#### TASK STATEMENT
Would you write out each line of the material below exactly, skipping every picture?

#### EXTRACTED ENTRIES
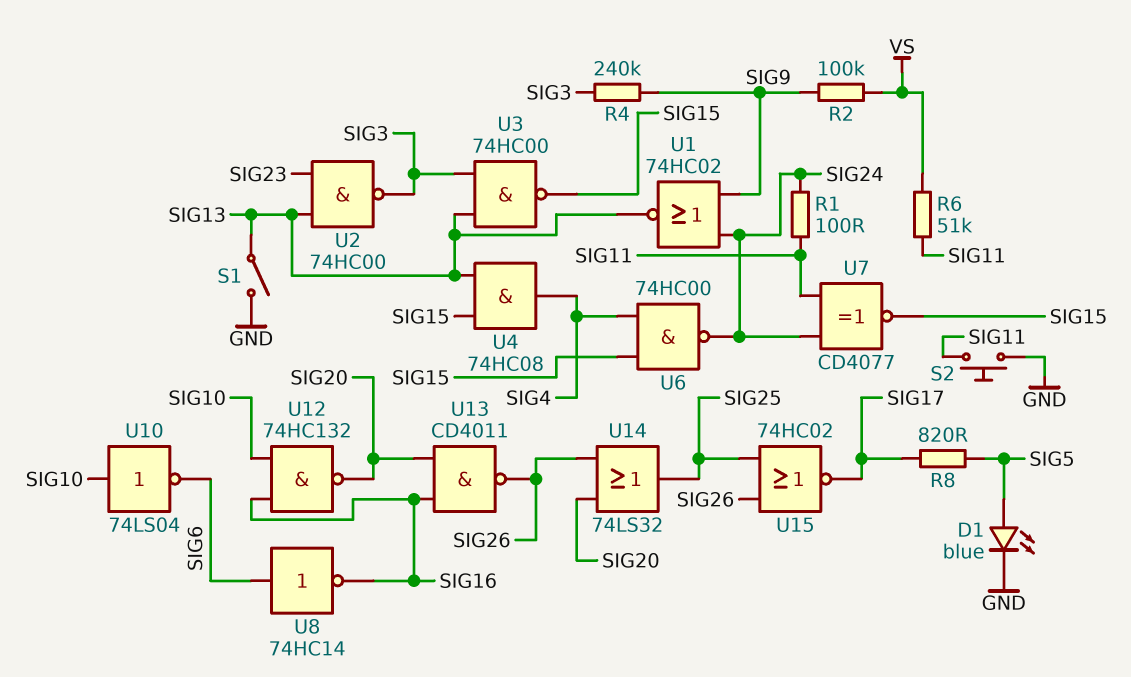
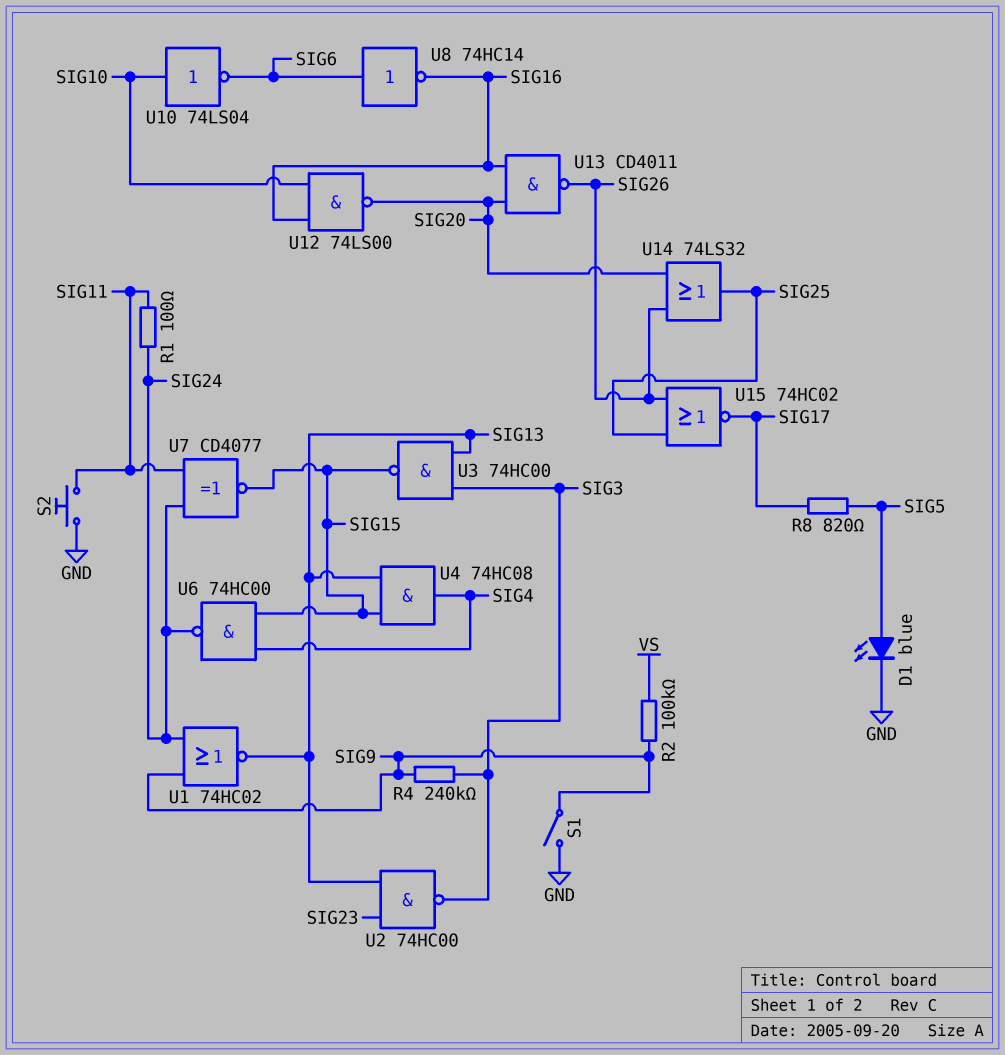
R6: 51k (SIG11, VS) -> none
S1: switch (GND, SIG13) -> switch (GND, SIG9)
U12: NAND 74HC132 (in SIG10, in SIG16, out SIG20) -> NAND 74LS00 (in SIG10, in SIG16, out SIG20)

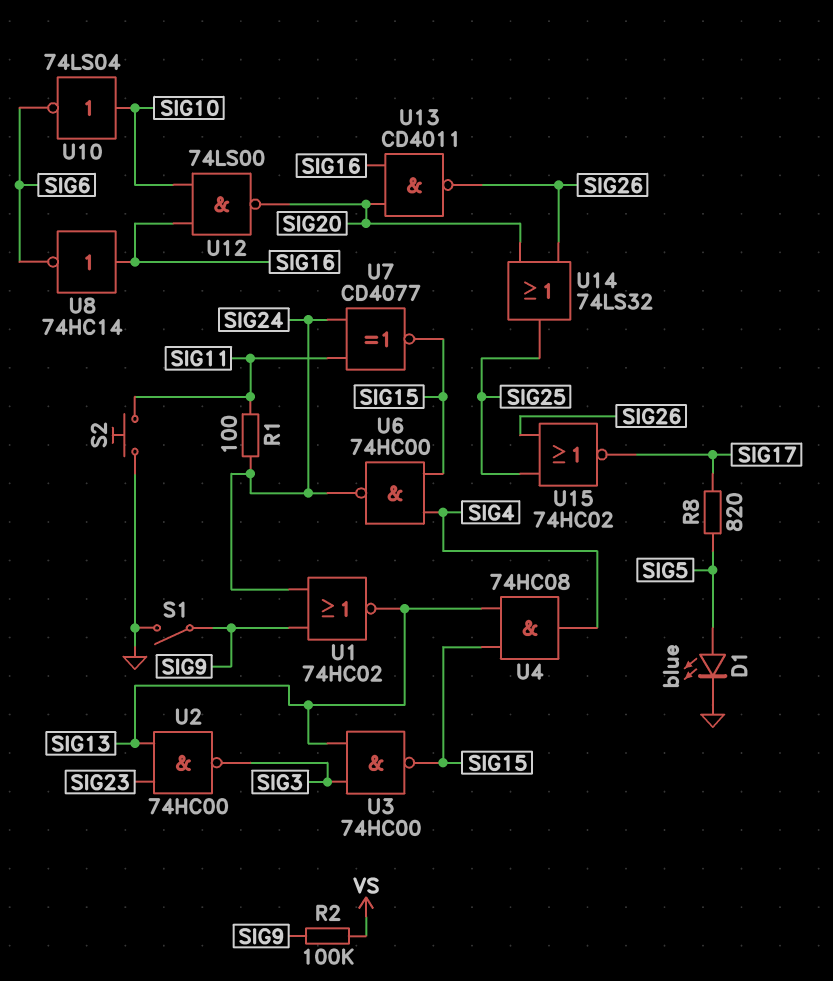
R4: 240k (SIG3, SIG9) -> none
U8: NOT 74HC14 (in SIG6, out SIG16) -> NOT 74HC14 (in SIG16, out SIG6)

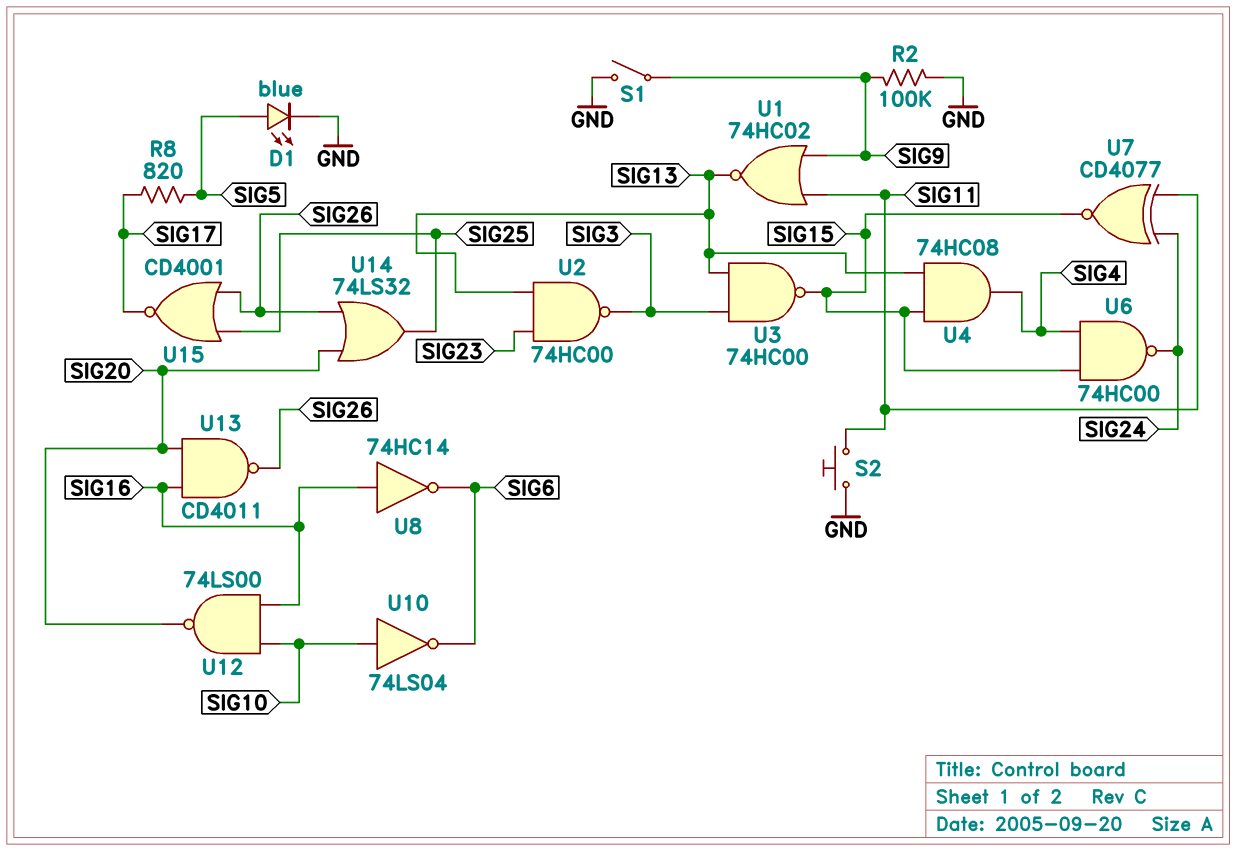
R1: 100 (SIG11, SIG24) -> none
R2: 100k (SIG9, VS) -> 100k (GND, SIG9)
U1: NOR 74HC02 (in SIG9, in SIG24, out SIG13) -> NOR 74HC02 (in SIG9, in SIG11, out SIG13)
U15: NOR 74HC02 (in SIG25, in SIG26, out SIG17) -> NOR CD4001 (in SIG25, in SIG26, out SIG17)

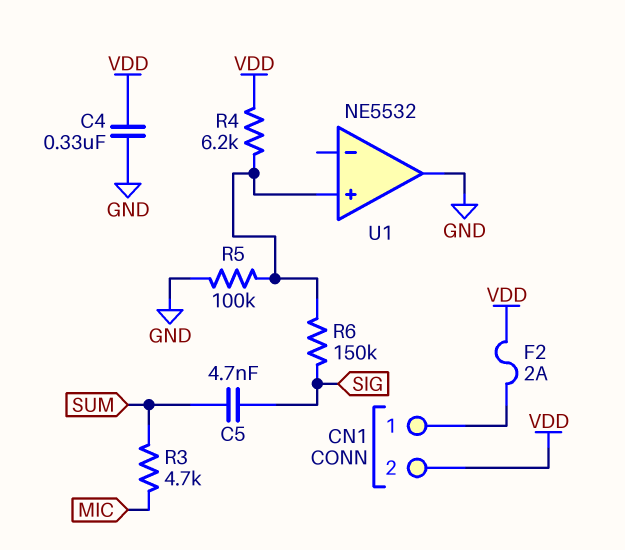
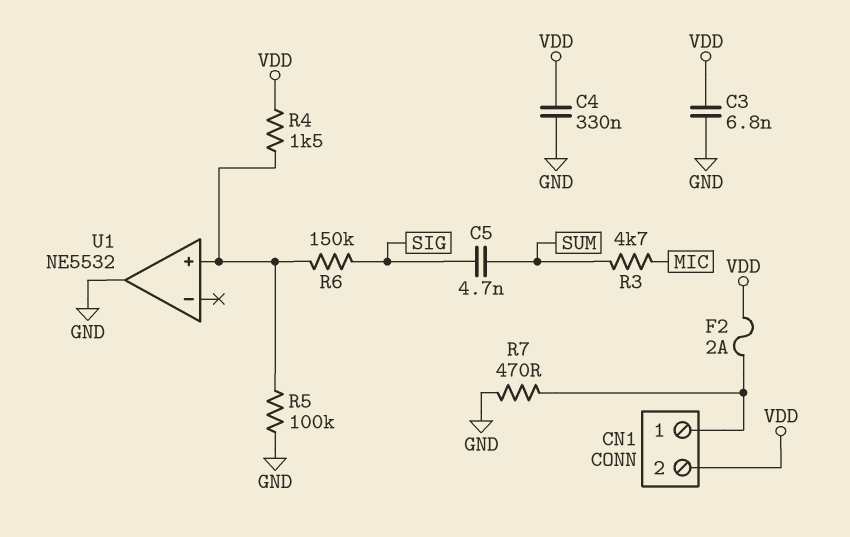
C3: none -> 6.8nF (GND, VDD)
R4: 6.2k (U1/in+, VDD) -> 1.5k (U1/in+, VDD)
R7: none -> 470 (CN1/1, GND)

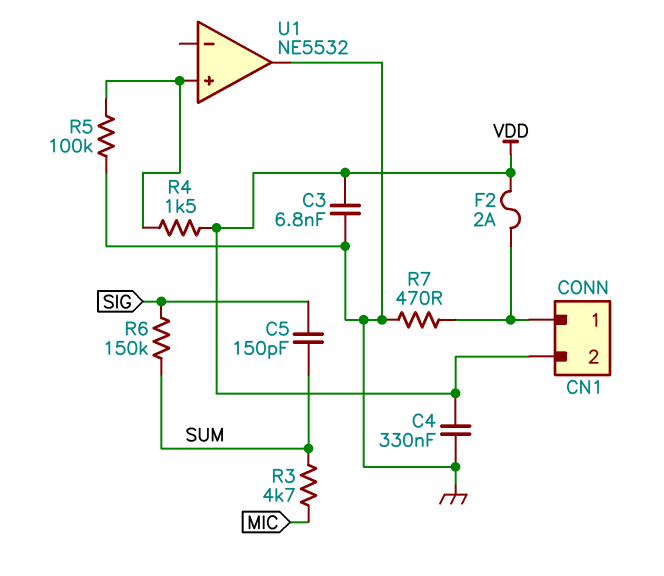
C5: 4.7nF (SIG, SUM) -> 150pF (SIG, SUM)
R6: 150k (SIG, U1/in+) -> 150k (SIG, SUM)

#### YOUR SOLUTION
R6: 51k (SIG11, VS) -> none
S1: switch (GND, SIG13) -> switch (GND, SIG9)
U12: NAND 74HC132 (in SIG10, in SIG16, out SIG20) -> NAND 74LS00 (in SIG10, in SIG16, out SIG20)

R4: 240k (SIG3, SIG9) -> none
U8: NOT 74HC14 (in SIG6, out SIG16) -> NOT 74HC14 (in SIG16, out SIG6)

R1: 100 (SIG11, SIG24) -> none
R2: 100k (SIG9, VS) -> 100k (GND, SIG9)
U1: NOR 74HC02 (in SIG9, in SIG24, out SIG13) -> NOR 74HC02 (in SIG9, in SIG11, out SIG13)
U15: NOR 74HC02 (in SIG25, in SIG26, out SIG17) -> NOR CD4001 (in SIG25, in SIG26, out SIG17)

C3: none -> 6.8nF (GND, VDD)
R4: 6.2k (U1/in+, VDD) -> 1.5k (U1/in+, VDD)
R7: none -> 470 (CN1/1, GND)

C5: 4.7nF (SIG, SUM) -> 150pF (SIG, SUM)
R6: 150k (SIG, U1/in+) -> 150k (SIG, SUM)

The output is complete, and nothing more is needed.